Start of DATA TO EXAMINE
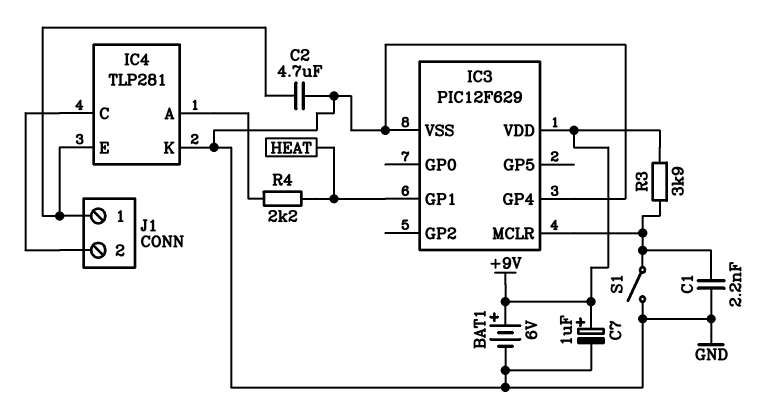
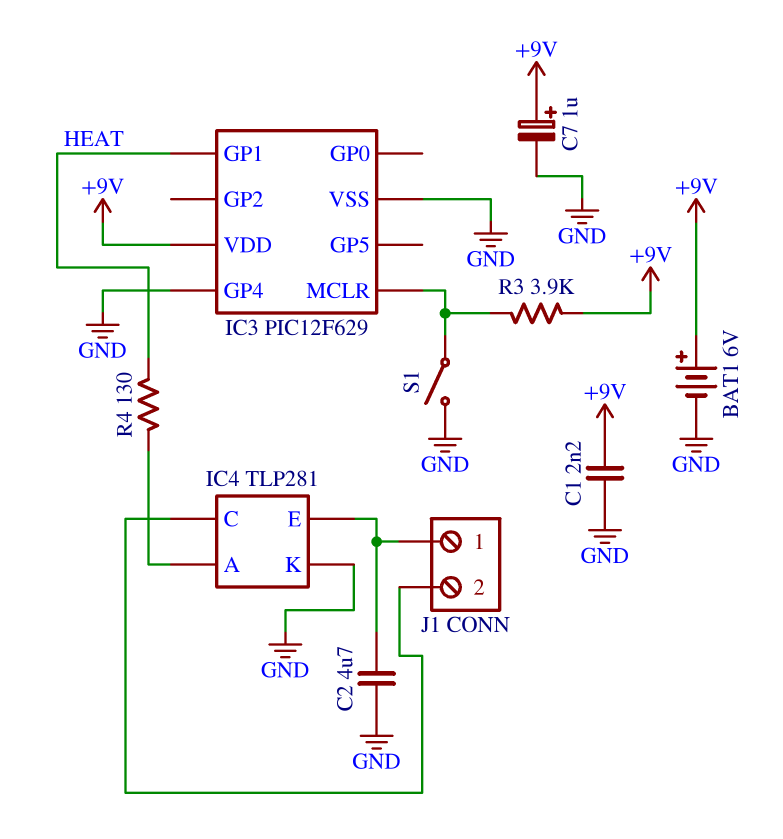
C1: 2.2nF (GND, IC3/MCLR) -> 2.2nF (+9V, GND)
R4: 2.2k (HEAT, IC4/A) -> 130 (HEAT, IC4/A)

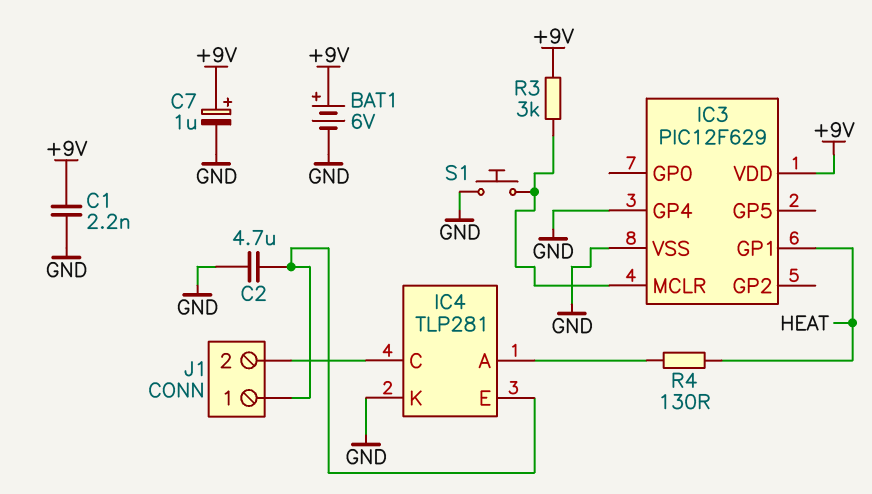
R3: 3.9k (+9V, IC3/MCLR) -> 3k (+9V, IC3/MCLR)
S1: switch (GND, IC3/MCLR) -> button (GND, IC3/MCLR)

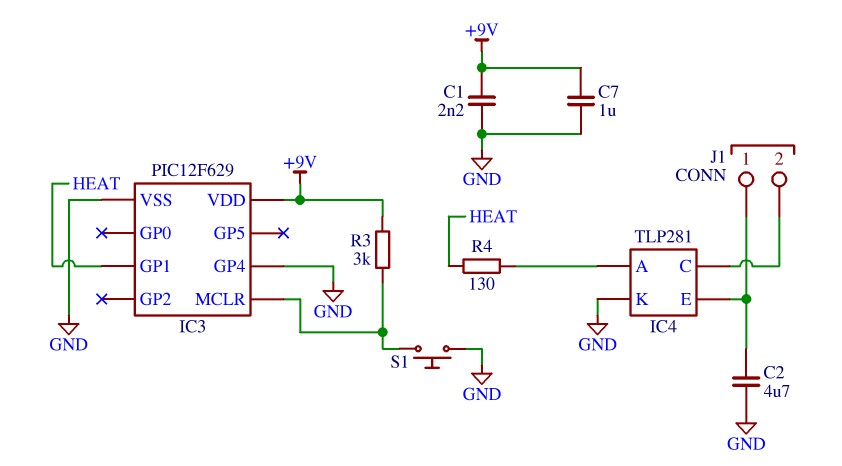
BAT1: 6V (plus +9V, minus GND) -> none
C7: 1uF (plus +9V, minus GND) -> 1uF (+9V, GND)

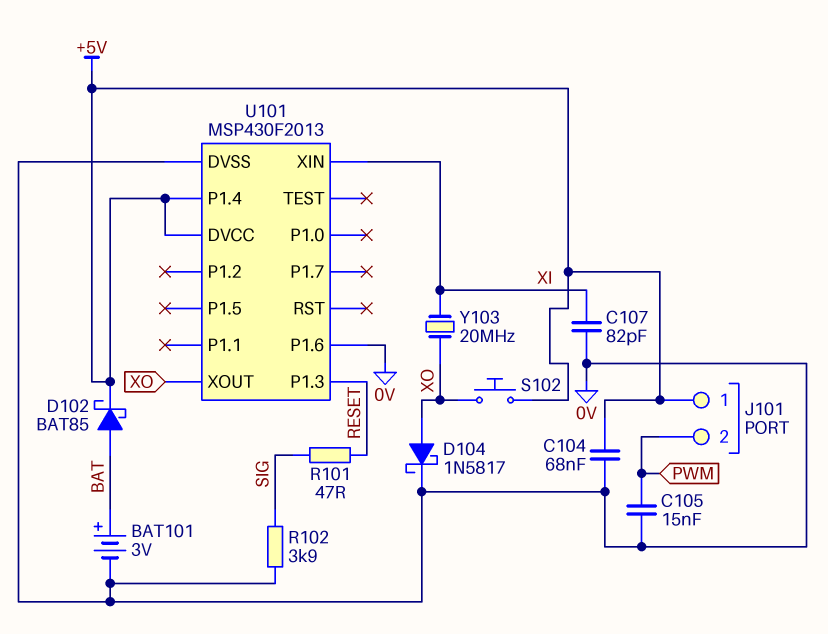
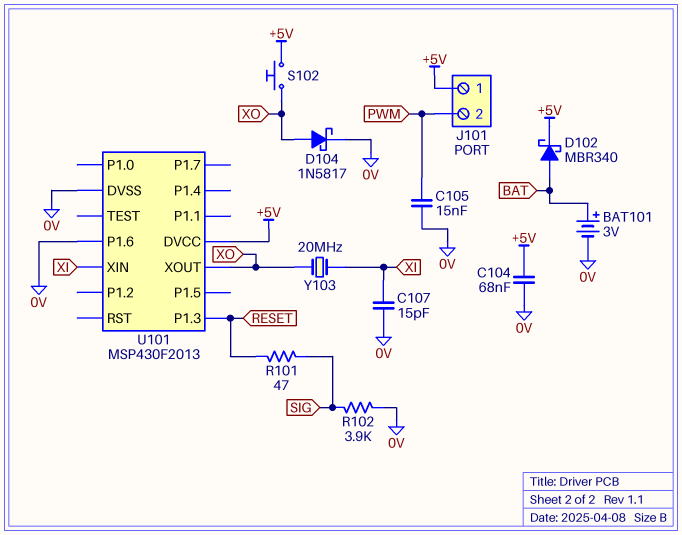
C107: 82pF (0V, XI) -> 15pF (0V, XI)
D102: schottky BAT85 (A BAT, K +5V) -> schottky MBR340 (A BAT, K +5V)
U101 pin P1.4: +5V -> none

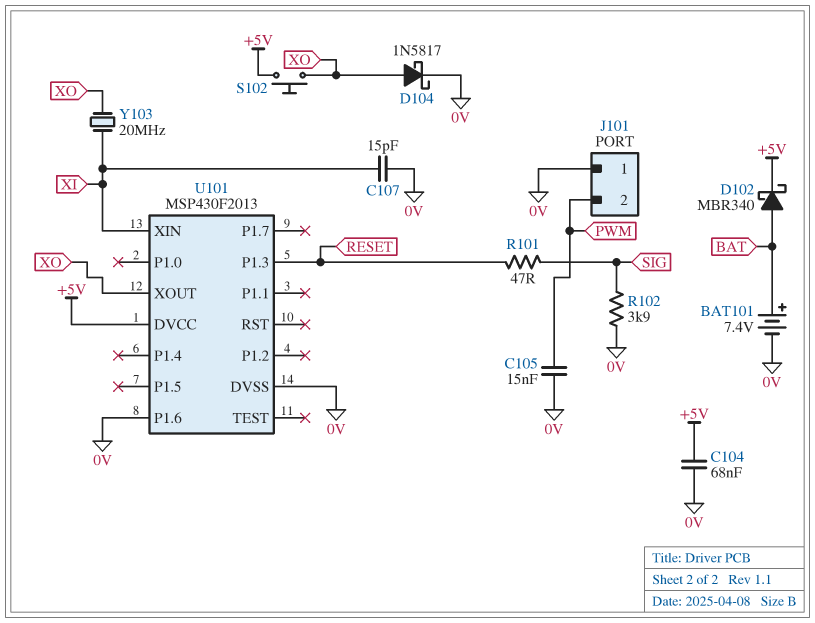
BAT101: 3V (plus BAT, minus 0V) -> 7.4V (plus BAT, minus 0V)
J101 pin 1: +5V -> 0V

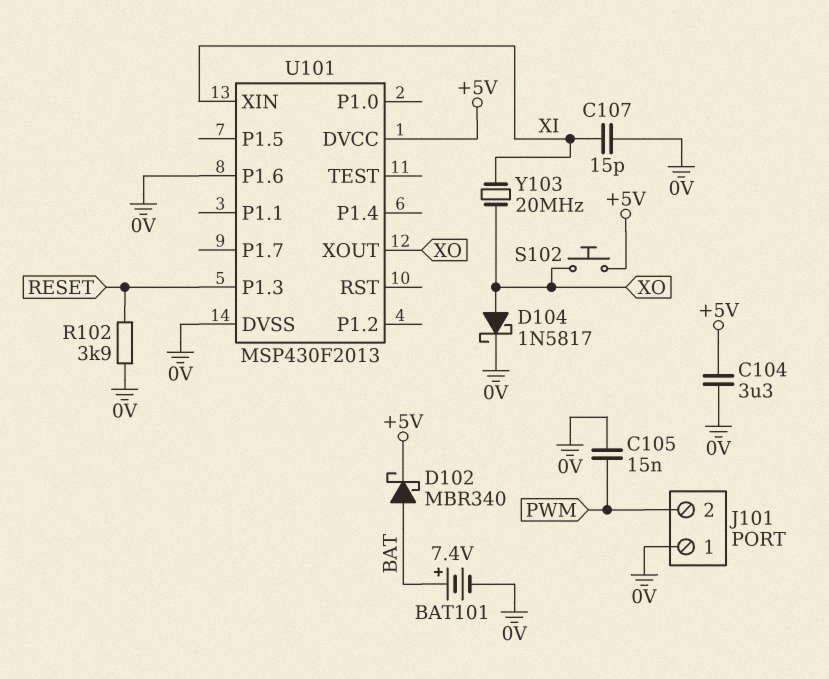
C104: 68nF (+5V, 0V) -> 3.3uF (+5V, 0V)
R101: 47 (RESET, SIG) -> none
R102: 3.9k (0V, SIG) -> 3.9k (0V, RESET)

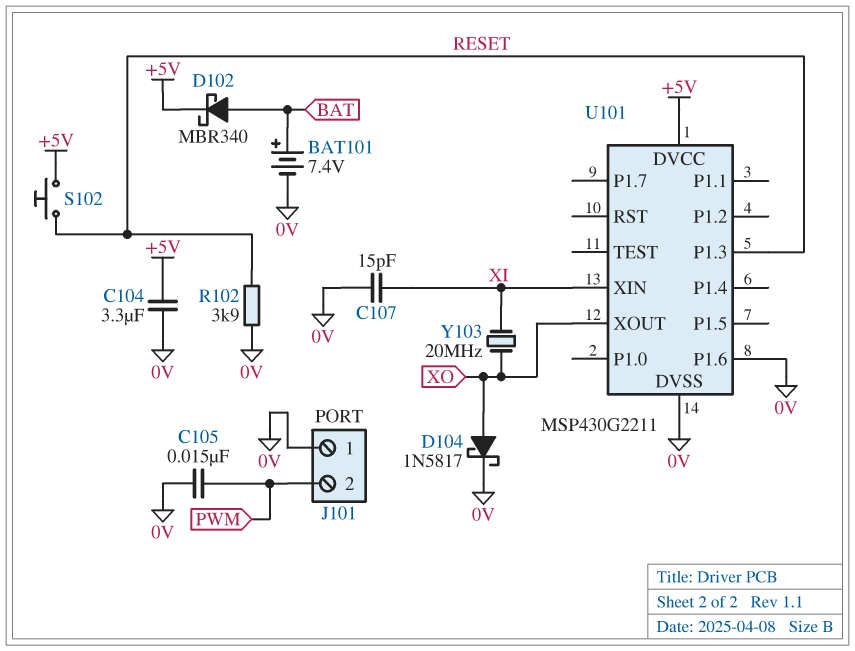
S102: button (+5V, XO) -> button (+5V, RESET)
U101: MSP430F2013 -> MSP430G2211

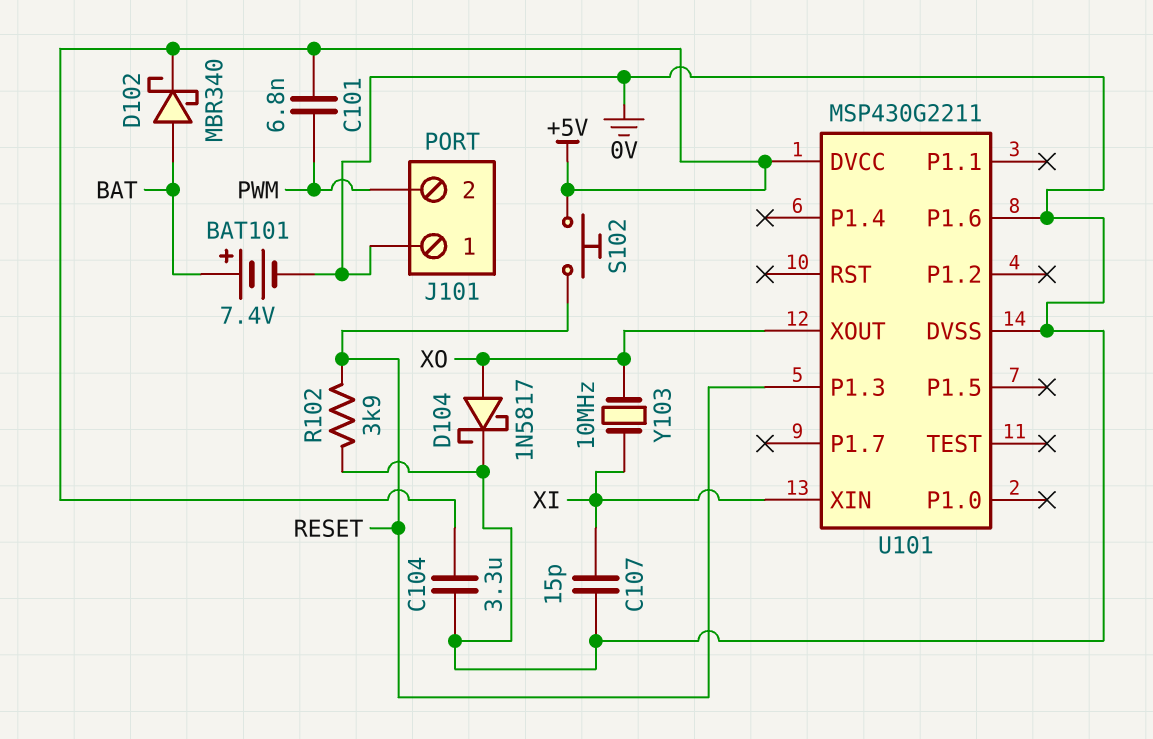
C101: none -> 6.8nF (+5V, PWM)
C105: 15nF (0V, PWM) -> none
Y103: 20MHz (XI, XO) -> 10MHz (XI, XO)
End of DATA TO EXAMINE
ACTION ITEM: Give back the full data exactly as it reads, but drop the pictures.

TASK ANSWER:
C1: 2.2nF (GND, IC3/MCLR) -> 2.2nF (+9V, GND)
R4: 2.2k (HEAT, IC4/A) -> 130 (HEAT, IC4/A)

R3: 3.9k (+9V, IC3/MCLR) -> 3k (+9V, IC3/MCLR)
S1: switch (GND, IC3/MCLR) -> button (GND, IC3/MCLR)

BAT1: 6V (plus +9V, minus GND) -> none
C7: 1uF (plus +9V, minus GND) -> 1uF (+9V, GND)

C107: 82pF (0V, XI) -> 15pF (0V, XI)
D102: schottky BAT85 (A BAT, K +5V) -> schottky MBR340 (A BAT, K +5V)
U101 pin P1.4: +5V -> none

BAT101: 3V (plus BAT, minus 0V) -> 7.4V (plus BAT, minus 0V)
J101 pin 1: +5V -> 0V

C104: 68nF (+5V, 0V) -> 3.3uF (+5V, 0V)
R101: 47 (RESET, SIG) -> none
R102: 3.9k (0V, SIG) -> 3.9k (0V, RESET)

S102: button (+5V, XO) -> button (+5V, RESET)
U101: MSP430F2013 -> MSP430G2211

C101: none -> 6.8nF (+5V, PWM)
C105: 15nF (0V, PWM) -> none
Y103: 20MHz (XI, XO) -> 10MHz (XI, XO)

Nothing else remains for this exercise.